ACTIVITY – Without copying any picture, return all lines below exactly.

▬▬▬▬▬▬▬▬▬▬

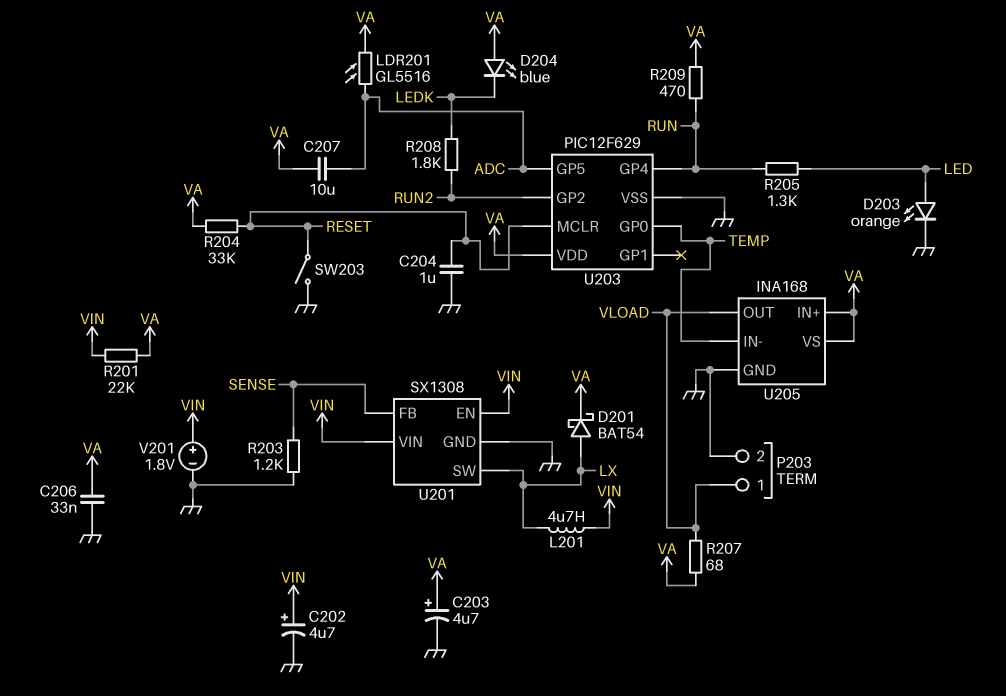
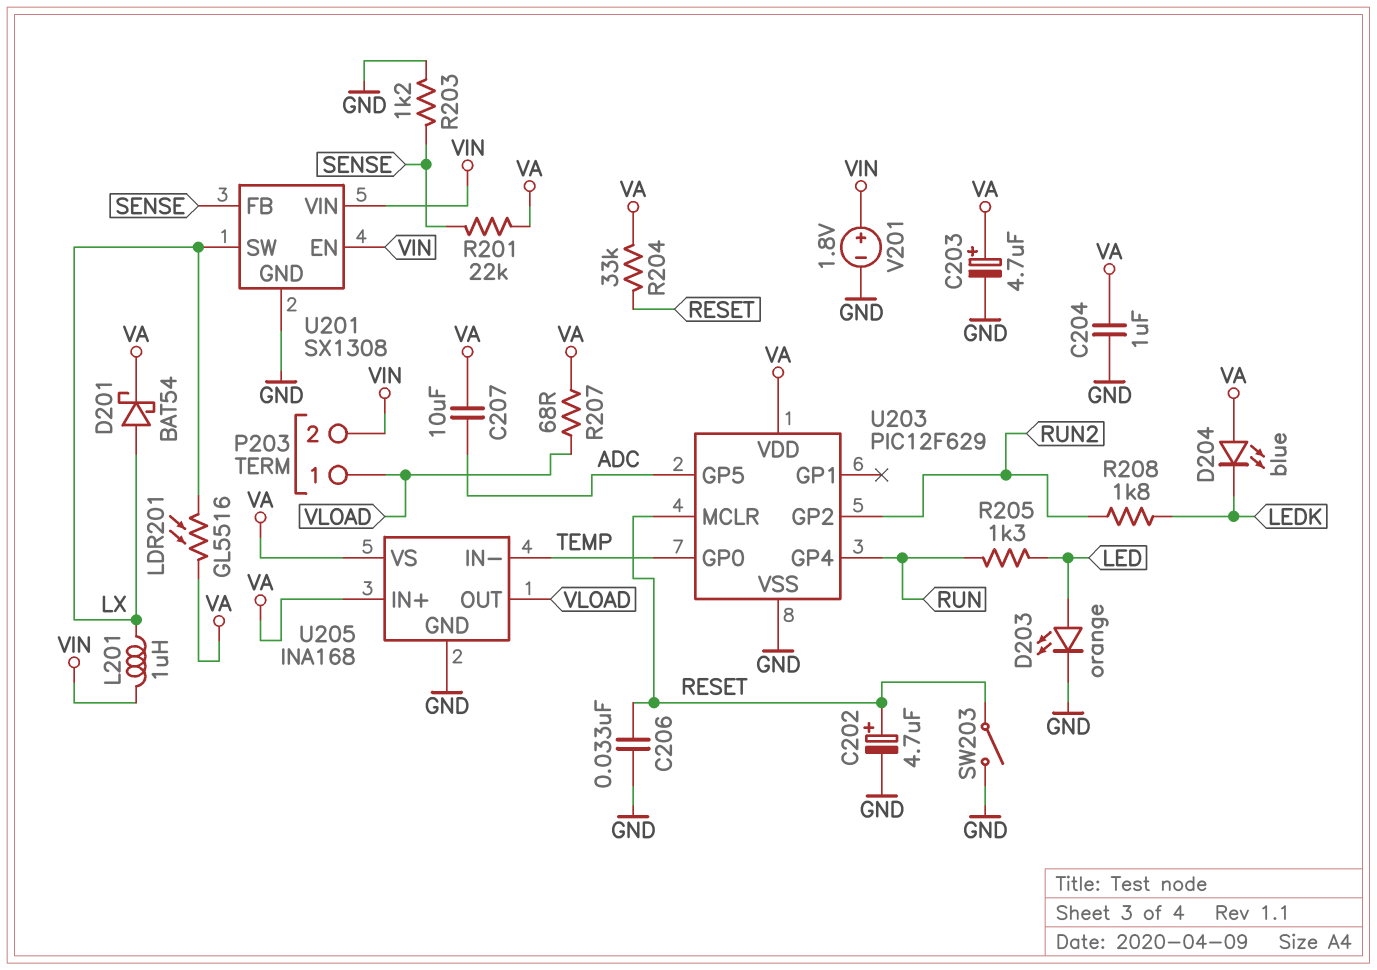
C202: 4.7uF (plus VIN, minus GND) -> 4.7uF (plus RESET, minus GND)
C204: 1uF (GND, RESET) -> 1uF (GND, VA)
C206: 33nF (GND, VA) -> 33nF (GND, RESET)
L201: 4.7uH (LX, VIN) -> 1uH (LX, VIN)
LDR201: GL5516 (ADC, VA) -> GL5516 (LX, VA)
P203 pin 2: GND -> VIN
R201: 22k (VA, VIN) -> 22k (SENSE, VA)
R209: 470 (RUN, VA) -> none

▬▬▬▬▬▬▬▬▬▬

FINISHED TASK –
C202: 4.7uF (plus VIN, minus GND) -> 4.7uF (plus RESET, minus GND)
C204: 1uF (GND, RESET) -> 1uF (GND, VA)
C206: 33nF (GND, VA) -> 33nF (GND, RESET)
L201: 4.7uH (LX, VIN) -> 1uH (LX, VIN)
LDR201: GL5516 (ADC, VA) -> GL5516 (LX, VA)
P203 pin 2: GND -> VIN
R201: 22k (VA, VIN) -> 22k (SENSE, VA)
R209: 470 (RUN, VA) -> none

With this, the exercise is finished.